YOUR ASSIGNMENT:
All the data beneath this line is to be reproduced exactly.

STORED DATA:
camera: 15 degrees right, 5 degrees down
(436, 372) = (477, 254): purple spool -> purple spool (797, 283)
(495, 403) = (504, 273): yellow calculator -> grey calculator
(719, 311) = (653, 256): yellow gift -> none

REPLY:
camera: 15 degrees right, 5 degrees down
(436, 372) = (477, 254): purple spool -> purple spool (797, 283)
(495, 403) = (504, 273): yellow calculator -> grey calculator
(719, 311) = (653, 256): yellow gift -> none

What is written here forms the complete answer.